▶ [What you are asked to do]: Once the line holding "purple padlock: 12 -> 10" is found in the entries below, transcribe exactly every line up to and including the one holding "blue fish: 1 -> 2", but leave out the pictures.

▶ [Data shown]:
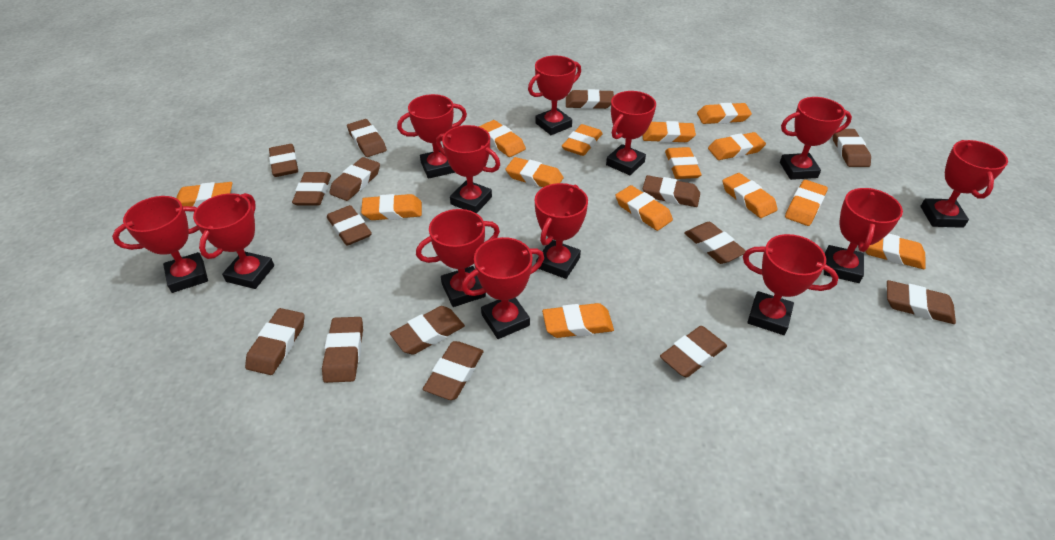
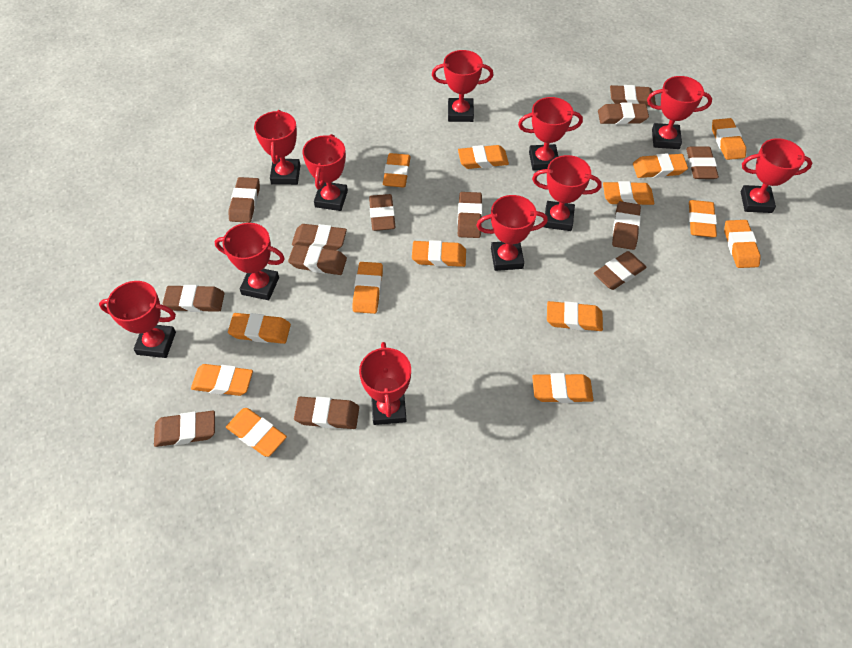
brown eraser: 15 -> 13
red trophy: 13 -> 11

...

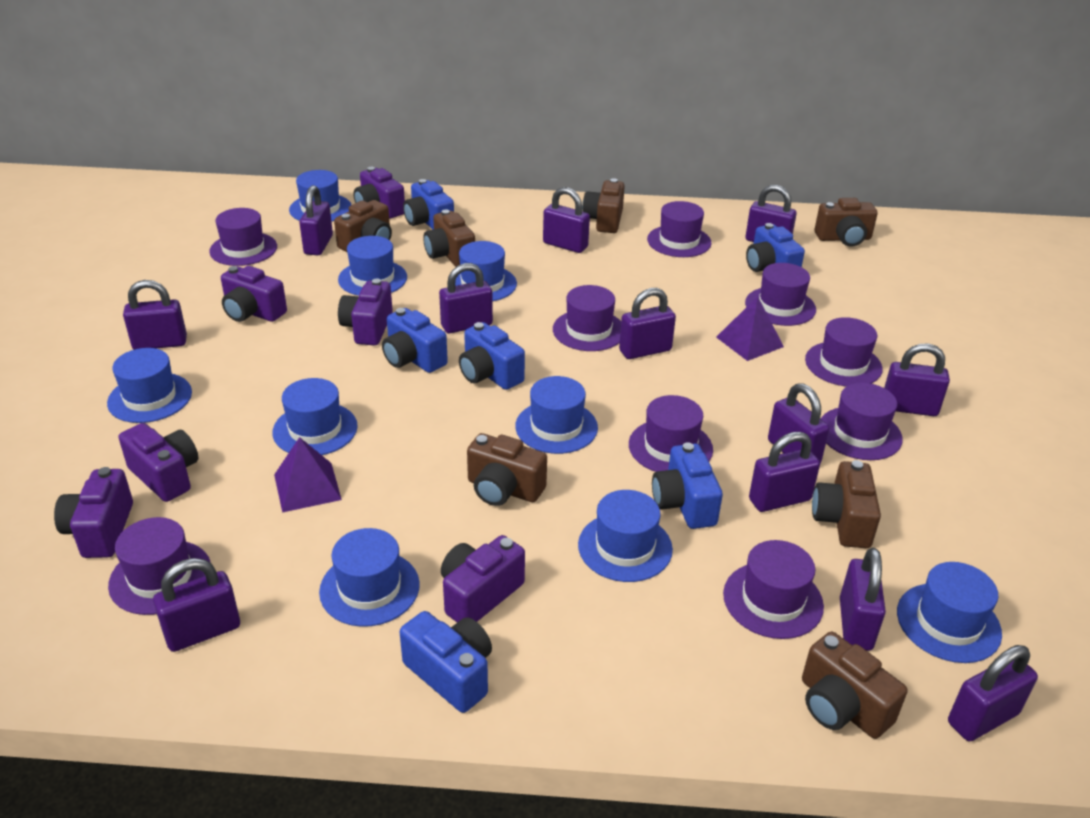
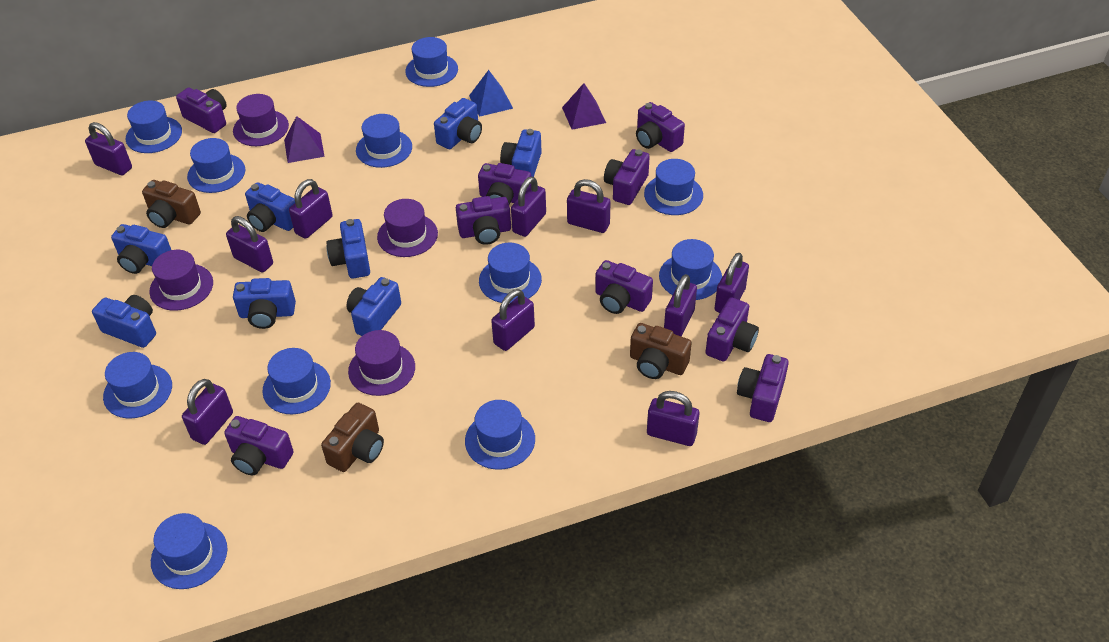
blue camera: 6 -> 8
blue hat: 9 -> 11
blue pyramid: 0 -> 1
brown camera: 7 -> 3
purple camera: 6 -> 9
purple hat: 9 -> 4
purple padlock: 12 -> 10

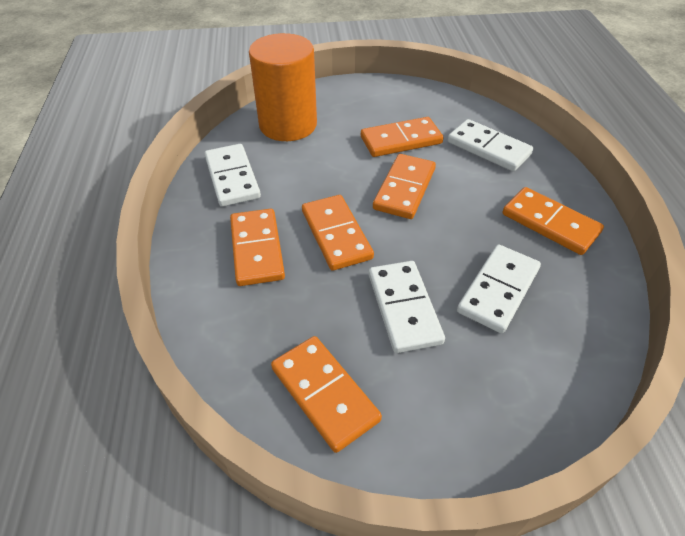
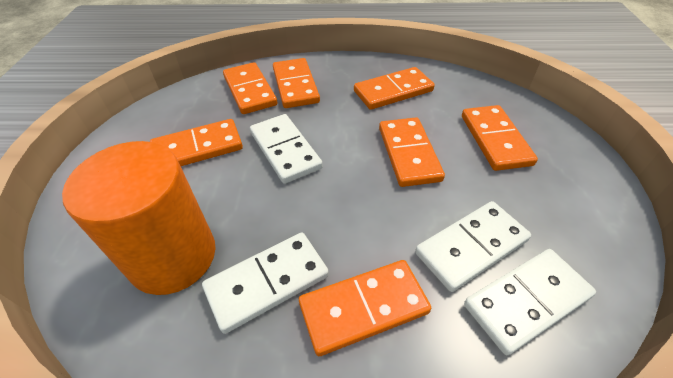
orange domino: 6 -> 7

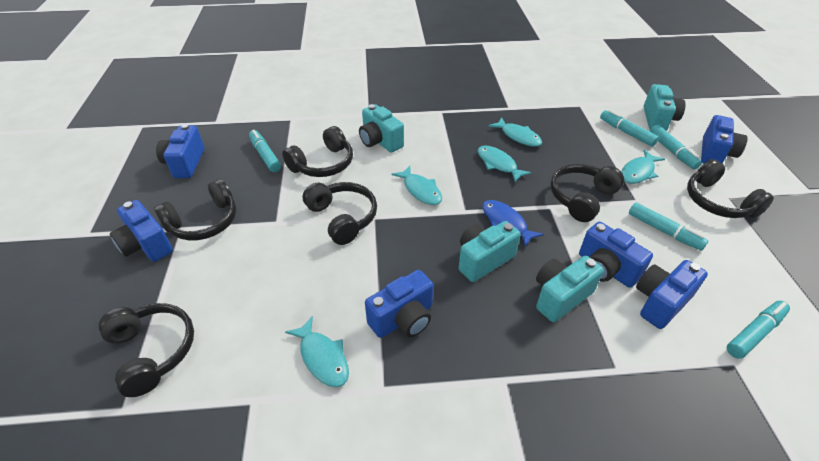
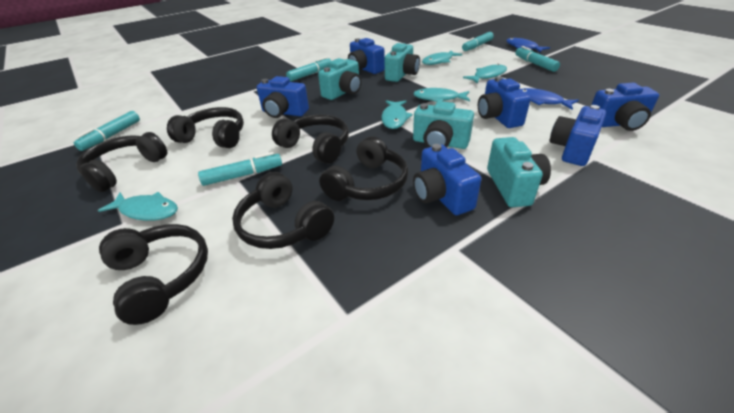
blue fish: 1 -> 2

--

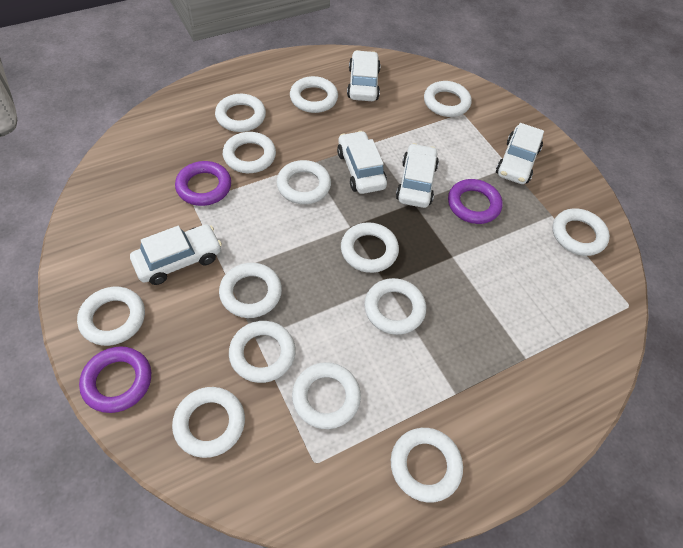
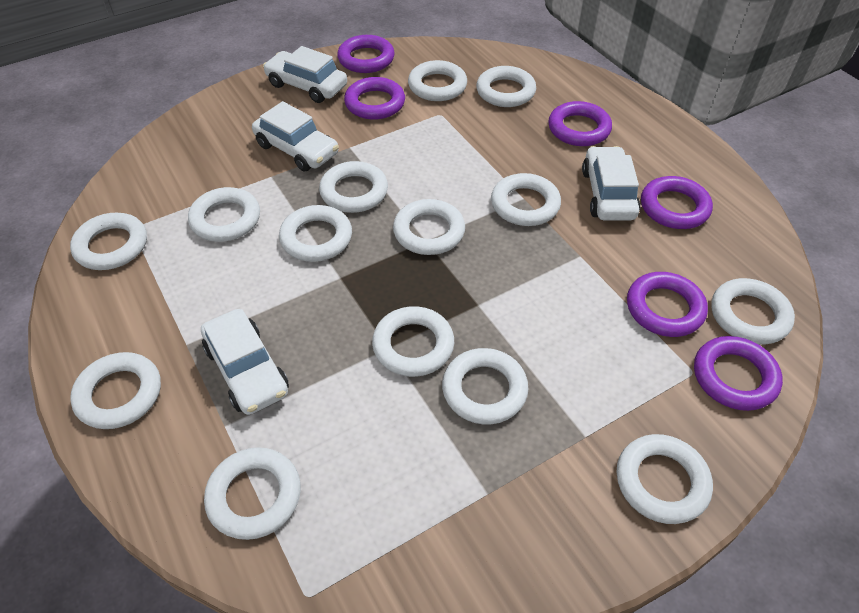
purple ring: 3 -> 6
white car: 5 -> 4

▶ [Answer below]:
purple padlock: 12 -> 10

orange domino: 6 -> 7

blue fish: 1 -> 2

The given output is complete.